+++ INFORMATION +++

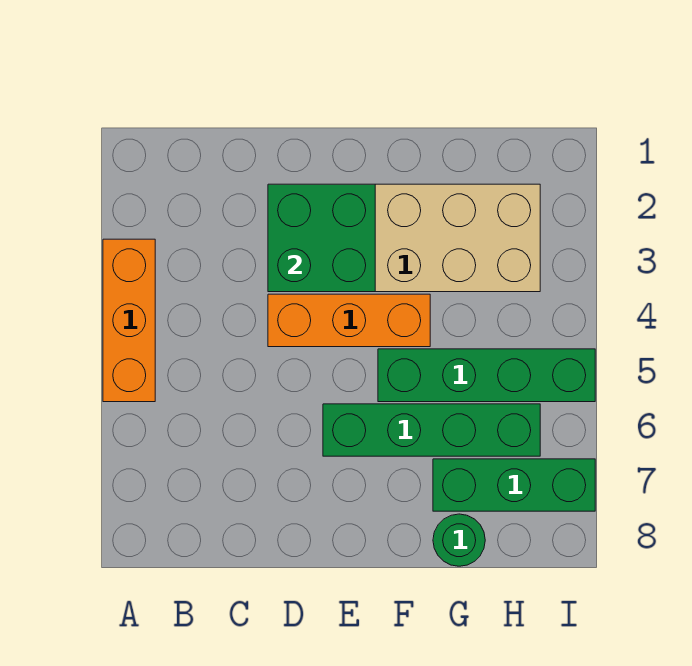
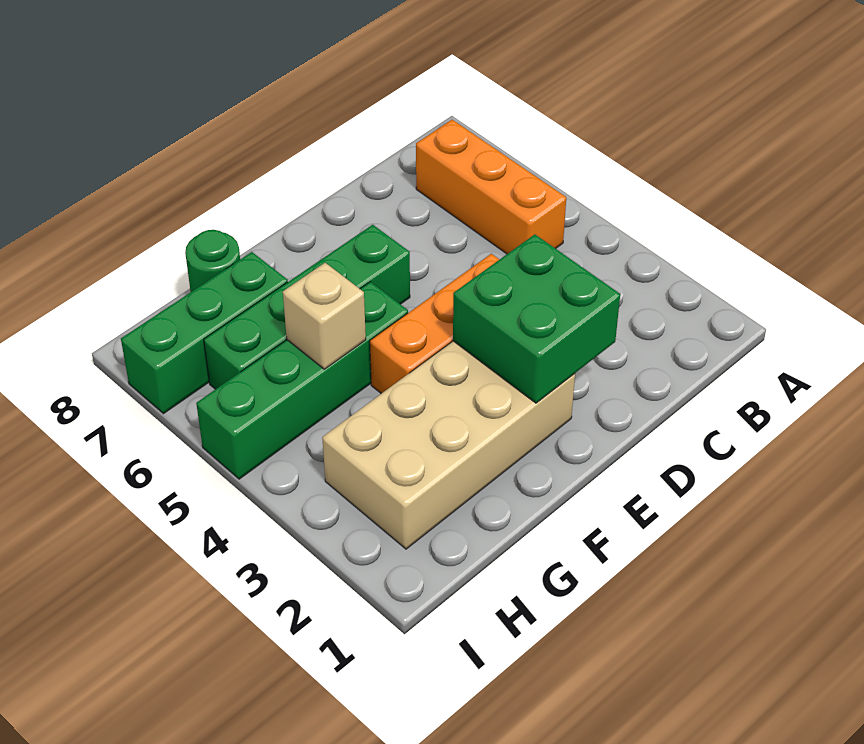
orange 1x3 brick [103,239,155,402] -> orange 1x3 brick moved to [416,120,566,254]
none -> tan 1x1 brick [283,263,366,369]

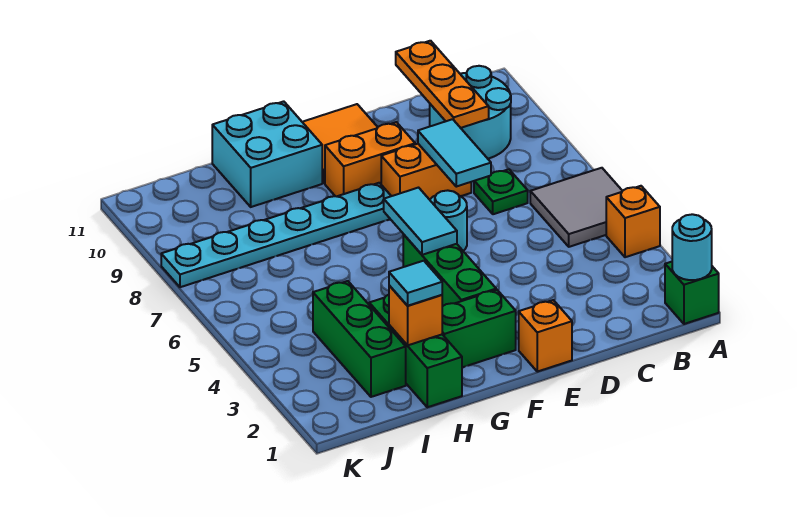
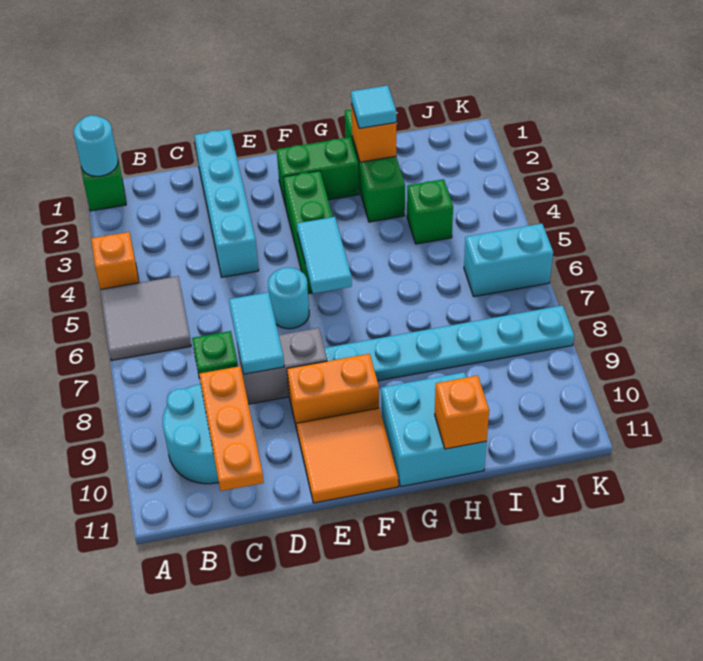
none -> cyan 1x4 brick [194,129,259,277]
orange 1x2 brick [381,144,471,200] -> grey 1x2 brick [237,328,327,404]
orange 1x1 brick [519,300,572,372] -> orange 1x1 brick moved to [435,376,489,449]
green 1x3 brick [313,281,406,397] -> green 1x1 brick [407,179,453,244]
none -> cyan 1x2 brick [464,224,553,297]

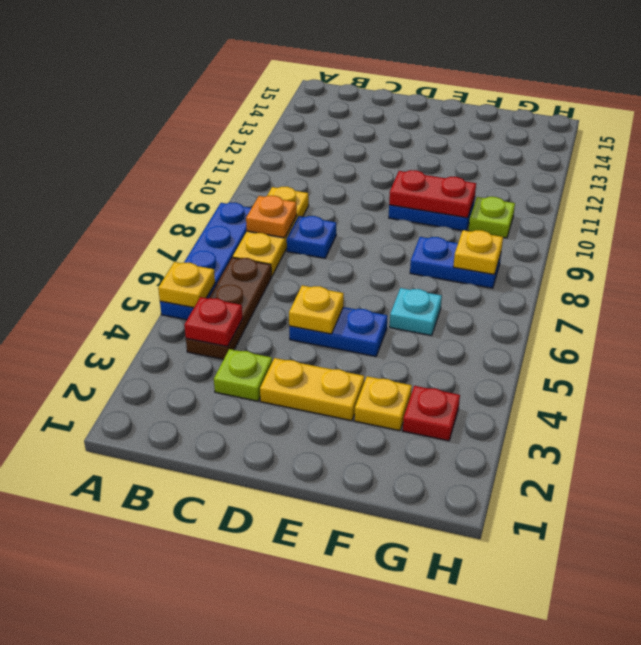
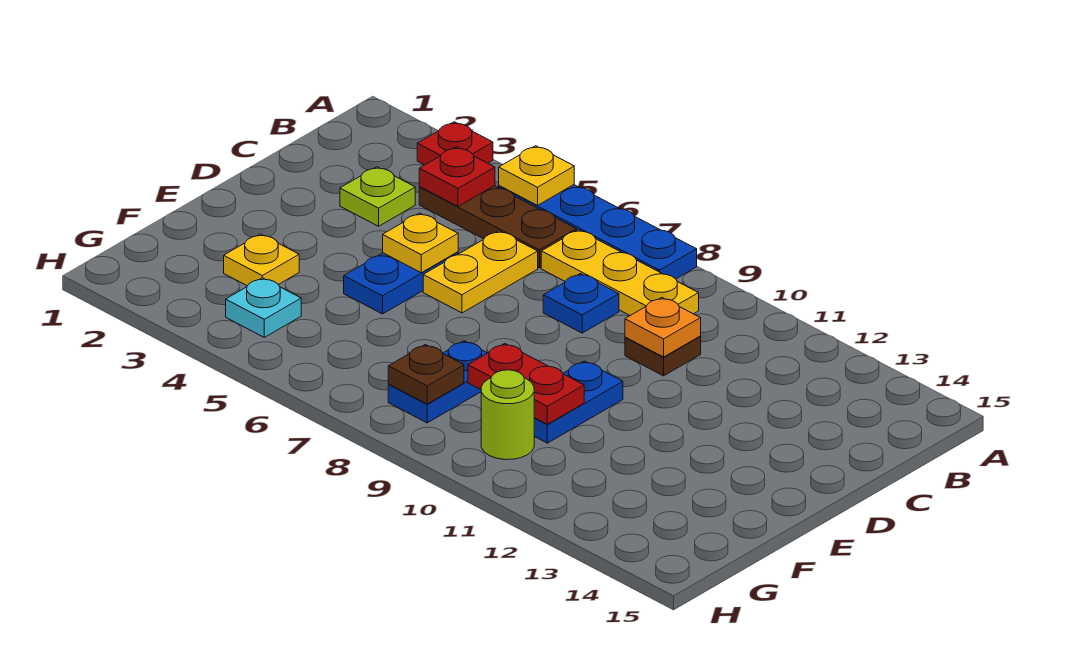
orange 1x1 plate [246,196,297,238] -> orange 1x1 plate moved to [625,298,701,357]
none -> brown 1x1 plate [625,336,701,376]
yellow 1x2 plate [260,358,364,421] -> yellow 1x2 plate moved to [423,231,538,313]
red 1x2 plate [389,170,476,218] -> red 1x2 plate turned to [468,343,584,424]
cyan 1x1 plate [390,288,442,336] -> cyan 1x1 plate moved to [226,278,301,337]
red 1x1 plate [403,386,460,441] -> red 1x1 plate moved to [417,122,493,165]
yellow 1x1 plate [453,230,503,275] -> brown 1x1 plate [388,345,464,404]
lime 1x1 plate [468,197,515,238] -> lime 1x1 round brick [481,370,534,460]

+++

### TASK DESCRIPTION
Your answer must be an exact transcription of the records above, minus the pictures.

### RESPONSE AREA
orange 1x3 brick [103,239,155,402] -> orange 1x3 brick moved to [416,120,566,254]
none -> tan 1x1 brick [283,263,366,369]

none -> cyan 1x4 brick [194,129,259,277]
orange 1x2 brick [381,144,471,200] -> grey 1x2 brick [237,328,327,404]
orange 1x1 brick [519,300,572,372] -> orange 1x1 brick moved to [435,376,489,449]
green 1x3 brick [313,281,406,397] -> green 1x1 brick [407,179,453,244]
none -> cyan 1x2 brick [464,224,553,297]

orange 1x1 plate [246,196,297,238] -> orange 1x1 plate moved to [625,298,701,357]
none -> brown 1x1 plate [625,336,701,376]
yellow 1x2 plate [260,358,364,421] -> yellow 1x2 plate moved to [423,231,538,313]
red 1x2 plate [389,170,476,218] -> red 1x2 plate turned to [468,343,584,424]
cyan 1x1 plate [390,288,442,336] -> cyan 1x1 plate moved to [226,278,301,337]
red 1x1 plate [403,386,460,441] -> red 1x1 plate moved to [417,122,493,165]
yellow 1x1 plate [453,230,503,275] -> brown 1x1 plate [388,345,464,404]
lime 1x1 plate [468,197,515,238] -> lime 1x1 round brick [481,370,534,460]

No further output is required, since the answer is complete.